▶ [WHAT THE EXERCISE ASKS]: Your answer should be the lines below from the one with "none -> pink brick A13 level 2" to the one with "none -> cyan brick D2:D4 level 1", both included, given again exactly and with nothing added.

Coordinate-based object records
BEGIN

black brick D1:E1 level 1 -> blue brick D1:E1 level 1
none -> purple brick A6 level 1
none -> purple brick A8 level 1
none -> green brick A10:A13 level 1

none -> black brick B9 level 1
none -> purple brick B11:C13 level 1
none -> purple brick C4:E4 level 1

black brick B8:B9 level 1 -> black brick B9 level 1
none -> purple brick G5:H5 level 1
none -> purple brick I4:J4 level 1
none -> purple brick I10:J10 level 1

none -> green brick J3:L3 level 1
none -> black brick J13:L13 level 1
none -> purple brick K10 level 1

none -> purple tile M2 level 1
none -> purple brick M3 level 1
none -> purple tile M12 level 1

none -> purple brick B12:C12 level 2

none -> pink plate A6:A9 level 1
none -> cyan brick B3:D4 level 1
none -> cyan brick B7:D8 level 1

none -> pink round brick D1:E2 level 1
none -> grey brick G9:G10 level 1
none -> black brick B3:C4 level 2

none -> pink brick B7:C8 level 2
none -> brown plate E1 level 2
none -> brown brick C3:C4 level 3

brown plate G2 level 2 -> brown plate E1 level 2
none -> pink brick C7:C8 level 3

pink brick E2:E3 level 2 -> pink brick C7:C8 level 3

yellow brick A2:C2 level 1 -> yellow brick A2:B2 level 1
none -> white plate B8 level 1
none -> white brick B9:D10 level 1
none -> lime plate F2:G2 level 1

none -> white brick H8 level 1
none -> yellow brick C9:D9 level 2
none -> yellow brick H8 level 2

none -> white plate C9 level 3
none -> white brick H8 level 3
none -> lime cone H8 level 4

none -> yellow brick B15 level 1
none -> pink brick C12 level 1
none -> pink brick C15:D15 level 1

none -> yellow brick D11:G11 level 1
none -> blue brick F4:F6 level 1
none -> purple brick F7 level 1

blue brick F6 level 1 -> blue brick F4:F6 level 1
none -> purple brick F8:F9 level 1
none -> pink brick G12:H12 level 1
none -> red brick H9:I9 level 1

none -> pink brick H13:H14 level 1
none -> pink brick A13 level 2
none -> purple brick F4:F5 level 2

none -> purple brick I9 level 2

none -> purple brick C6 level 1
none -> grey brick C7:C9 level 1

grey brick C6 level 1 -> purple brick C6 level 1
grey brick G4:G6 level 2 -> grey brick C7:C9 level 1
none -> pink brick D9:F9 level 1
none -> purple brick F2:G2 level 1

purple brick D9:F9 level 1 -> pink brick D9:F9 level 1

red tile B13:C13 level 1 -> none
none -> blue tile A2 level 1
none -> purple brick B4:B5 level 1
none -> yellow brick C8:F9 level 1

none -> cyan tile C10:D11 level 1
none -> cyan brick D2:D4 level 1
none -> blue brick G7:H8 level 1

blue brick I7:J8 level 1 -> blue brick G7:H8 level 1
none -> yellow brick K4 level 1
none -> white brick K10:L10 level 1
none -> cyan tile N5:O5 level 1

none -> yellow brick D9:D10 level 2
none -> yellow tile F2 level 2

END

▶ [TASK RESULT]:
none -> pink brick A13 level 2
none -> purple brick F4:F5 level 2

none -> purple brick I9 level 2

none -> purple brick C6 level 1
none -> grey brick C7:C9 level 1

grey brick C6 level 1 -> purple brick C6 level 1
grey brick G4:G6 level 2 -> grey brick C7:C9 level 1
none -> pink brick D9:F9 level 1
none -> purple brick F2:G2 level 1

purple brick D9:F9 level 1 -> pink brick D9:F9 level 1

red tile B13:C13 level 1 -> none
none -> blue tile A2 level 1
none -> purple brick B4:B5 level 1
none -> yellow brick C8:F9 level 1

none -> cyan tile C10:D11 level 1
none -> cyan brick D2:D4 level 1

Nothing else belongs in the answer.